*MATERIAL TO PROCESS:*
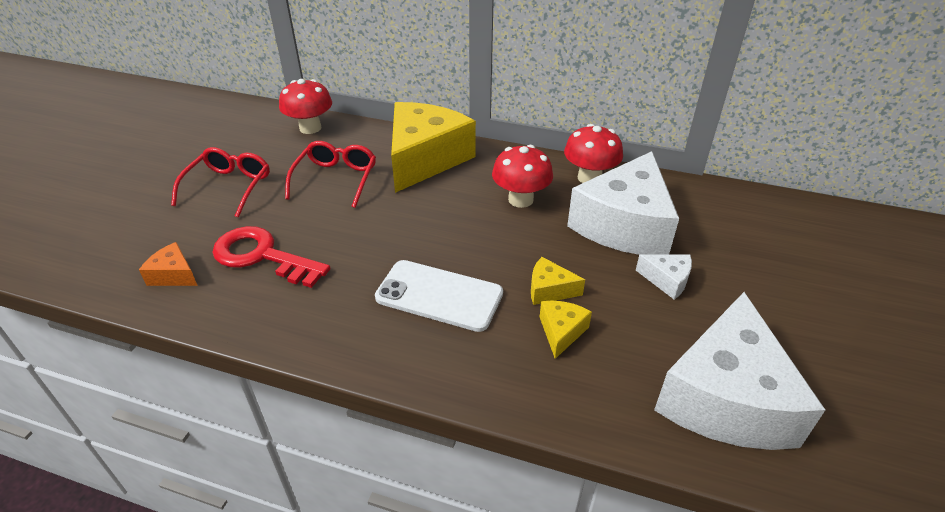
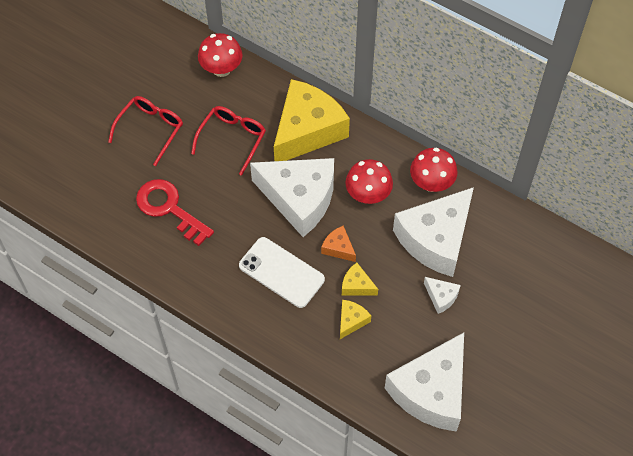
camera: 15 degrees right, 20 degrees up
(174, 275) = (109, 212): orange cheese -> orange cheese (338, 248)
(437, 217) = (299, 199): none -> white cheese

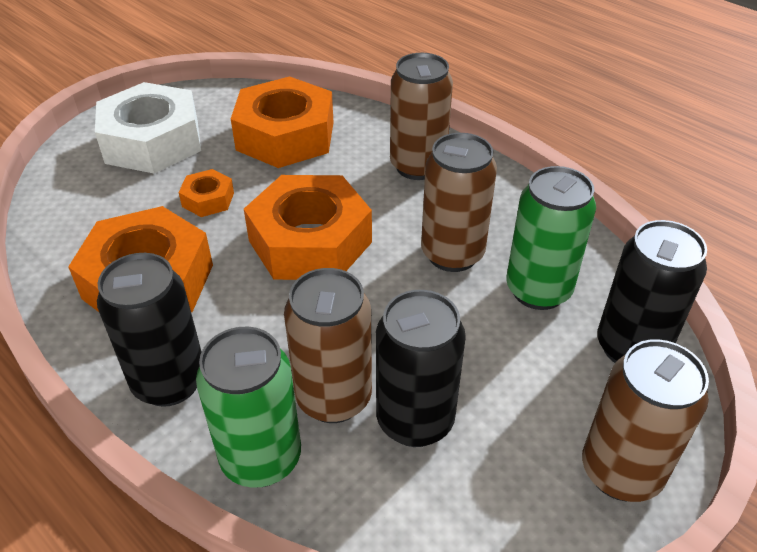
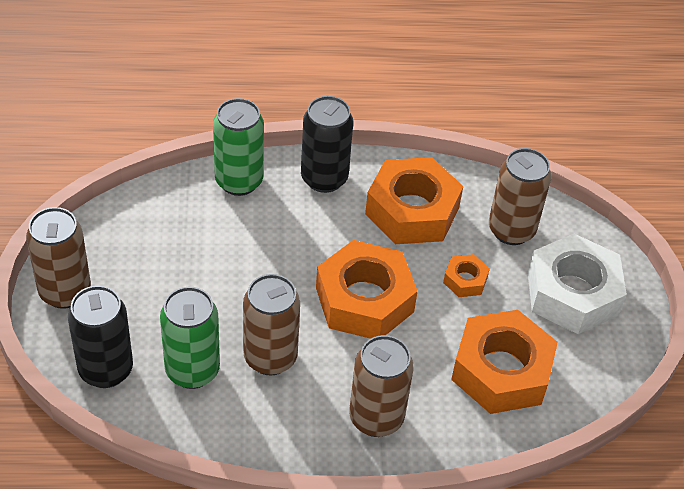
camera: 130 degrees right, 5 degrees up
(333, 398) = (238, 227): brown can -> brown can (511, 230)
(415, 420) = (187, 245): black can -> none

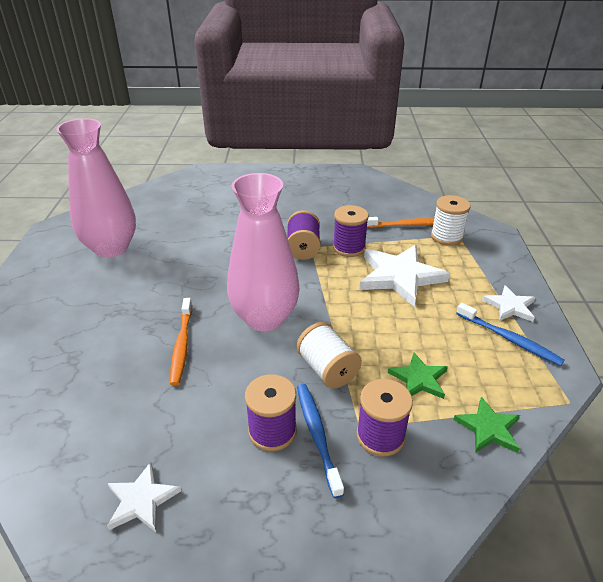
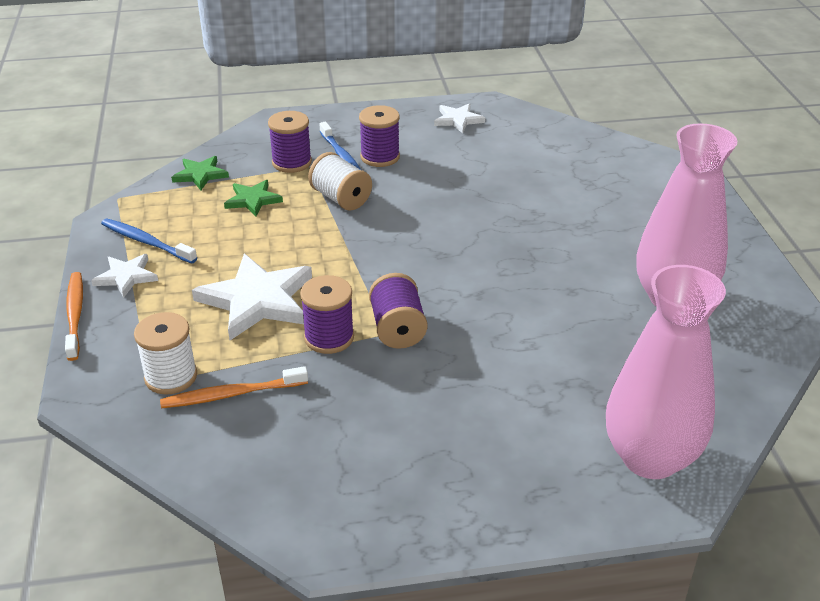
camera: 170 degrees right, 0 degrees up
(182, 345) = (492, 202): orange toothbrush -> orange toothbrush (75, 314)
(265, 318) = (418, 234): pink vase -> pink vase (650, 457)

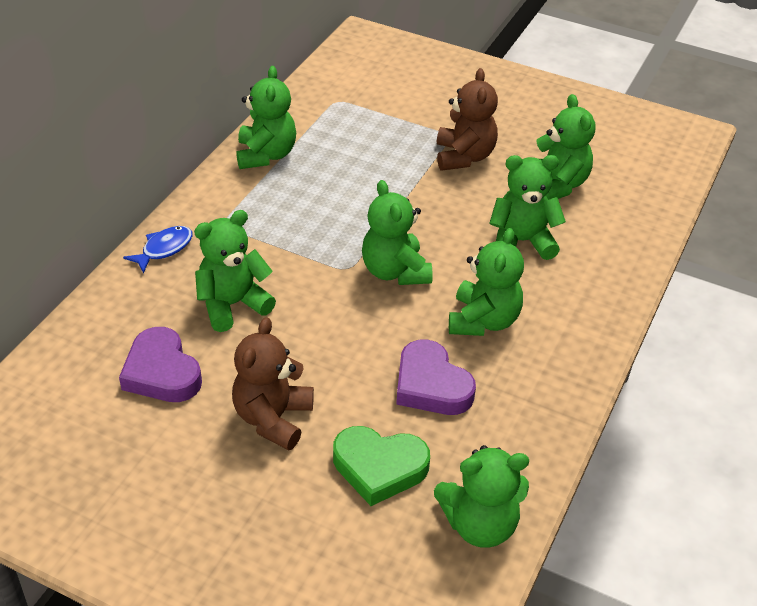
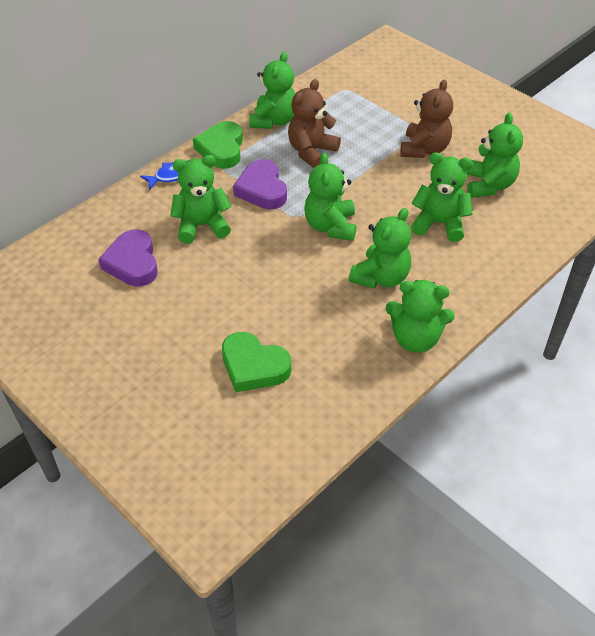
camera: 20 degrees right, 5 degrees up
(215, 203) = (221, 149): none -> green heart
(273, 418) = (194, 313): brown teddy bear -> brown teddy bear (311, 152)
(431, 385) = (319, 316): purple heart -> purple heart (262, 189)
(480, 524) = (308, 426): green teddy bear -> green teddy bear (415, 338)

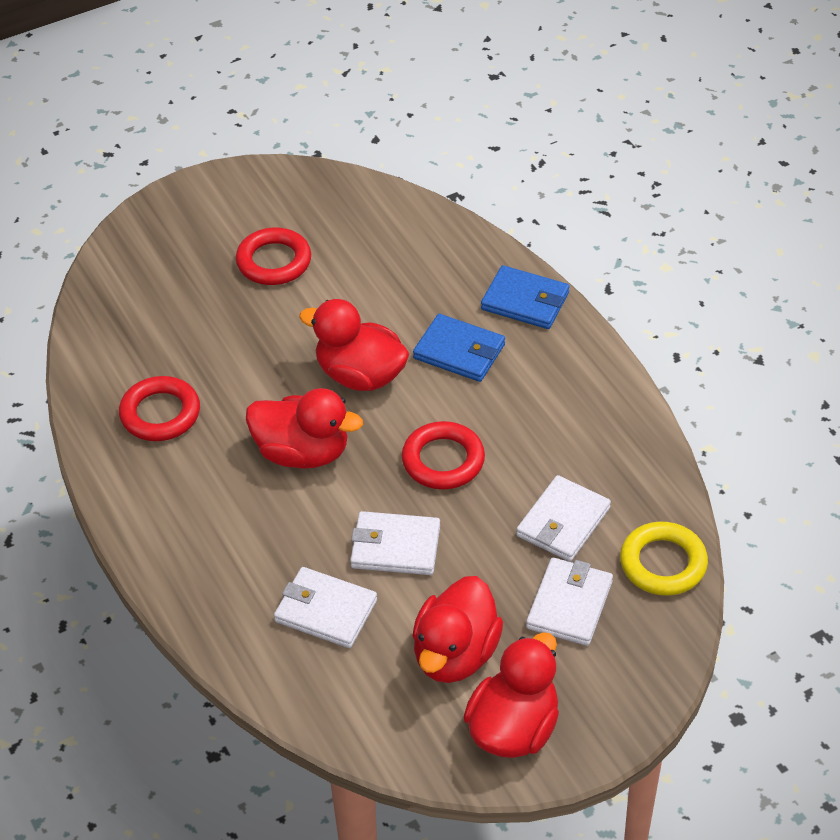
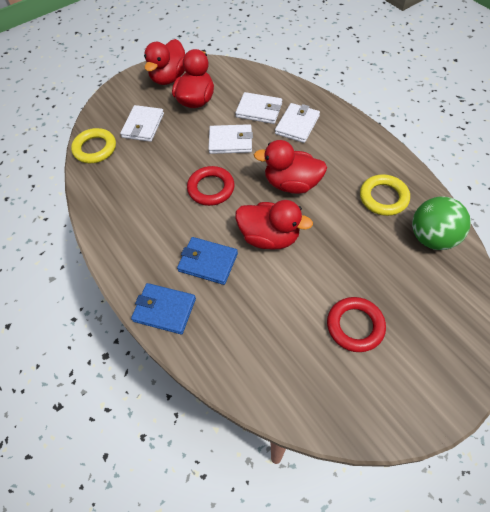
camera: 175 degrees right, 10 degrees up
(117, 350) = (432, 237): none -> green ball
(160, 414) = (383, 197): red ring -> yellow ring
(563, 522) = (144, 163): white wallet -> white wallet (297, 125)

*AIM OF THE EXERCISE:*
Copy the entire listing exactly but skip the pictures.

*RESULT FOR THIS TASK:*
camera: 15 degrees right, 20 degrees up
(174, 275) = (109, 212): orange cheese -> orange cheese (338, 248)
(437, 217) = (299, 199): none -> white cheese

camera: 130 degrees right, 5 degrees up
(333, 398) = (238, 227): brown can -> brown can (511, 230)
(415, 420) = (187, 245): black can -> none

camera: 170 degrees right, 0 degrees up
(182, 345) = (492, 202): orange toothbrush -> orange toothbrush (75, 314)
(265, 318) = (418, 234): pink vase -> pink vase (650, 457)

camera: 20 degrees right, 5 degrees up
(215, 203) = (221, 149): none -> green heart
(273, 418) = (194, 313): brown teddy bear -> brown teddy bear (311, 152)
(431, 385) = (319, 316): purple heart -> purple heart (262, 189)
(480, 524) = (308, 426): green teddy bear -> green teddy bear (415, 338)

camera: 175 degrees right, 10 degrees up
(117, 350) = (432, 237): none -> green ball
(160, 414) = (383, 197): red ring -> yellow ring
(563, 522) = (144, 163): white wallet -> white wallet (297, 125)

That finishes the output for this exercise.